Activity
Although the material holds pictures, none belong in the copy; transcribe exactly, and only, the lines from the one with "pink star: moved" through the end.

Source data Block Start

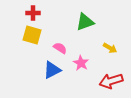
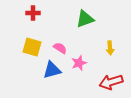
green triangle: moved 3 px up
yellow square: moved 12 px down
yellow arrow: rotated 56 degrees clockwise
pink star: moved 2 px left; rotated 21 degrees clockwise
blue triangle: rotated 12 degrees clockwise
red arrow: moved 1 px down
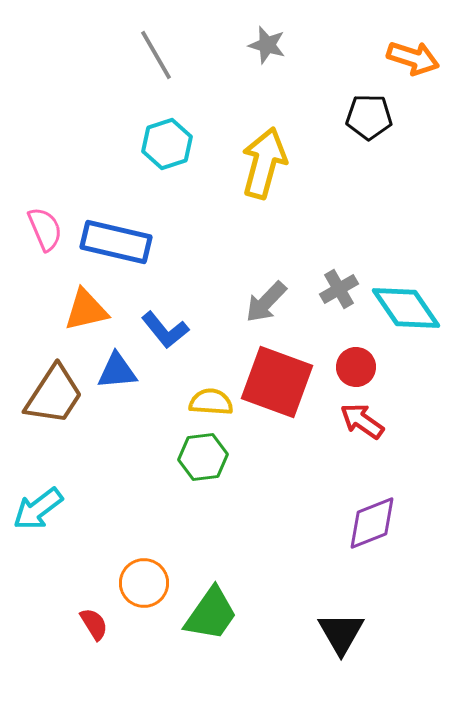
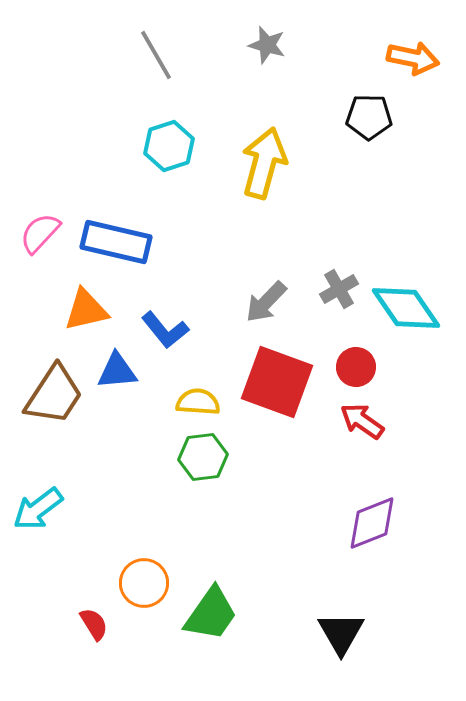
orange arrow: rotated 6 degrees counterclockwise
cyan hexagon: moved 2 px right, 2 px down
pink semicircle: moved 5 px left, 4 px down; rotated 114 degrees counterclockwise
yellow semicircle: moved 13 px left
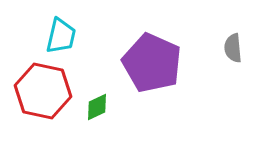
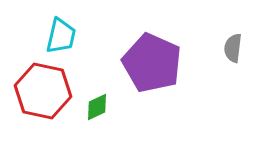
gray semicircle: rotated 12 degrees clockwise
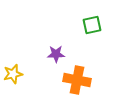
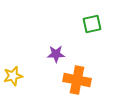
green square: moved 1 px up
yellow star: moved 2 px down
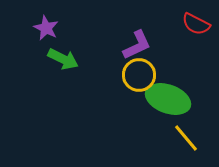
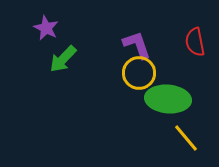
red semicircle: moved 1 px left, 18 px down; rotated 52 degrees clockwise
purple L-shape: rotated 84 degrees counterclockwise
green arrow: rotated 108 degrees clockwise
yellow circle: moved 2 px up
green ellipse: rotated 15 degrees counterclockwise
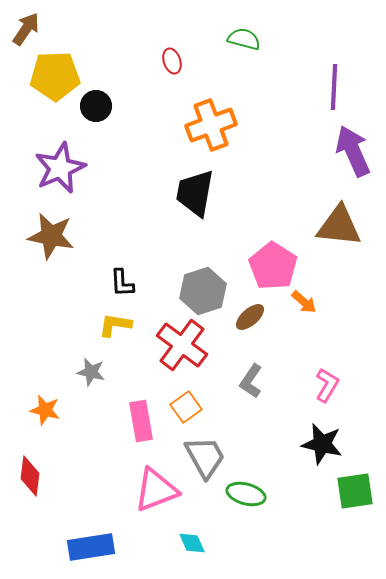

Source data Block End

Solution to this task
pink star: moved 2 px left; rotated 21 degrees clockwise
blue triangle: rotated 12 degrees clockwise
red arrow: moved 1 px down
orange arrow: rotated 6 degrees counterclockwise
cyan hexagon: moved 2 px right, 2 px down
pink semicircle: moved 5 px left, 4 px down; rotated 114 degrees counterclockwise
yellow semicircle: moved 13 px left
gray semicircle: rotated 12 degrees clockwise
green square: moved 1 px up
yellow star: moved 2 px down
red semicircle: moved 1 px left, 18 px down; rotated 52 degrees clockwise
purple L-shape: rotated 84 degrees counterclockwise
green arrow: rotated 108 degrees clockwise
yellow circle: moved 2 px up
green ellipse: rotated 15 degrees counterclockwise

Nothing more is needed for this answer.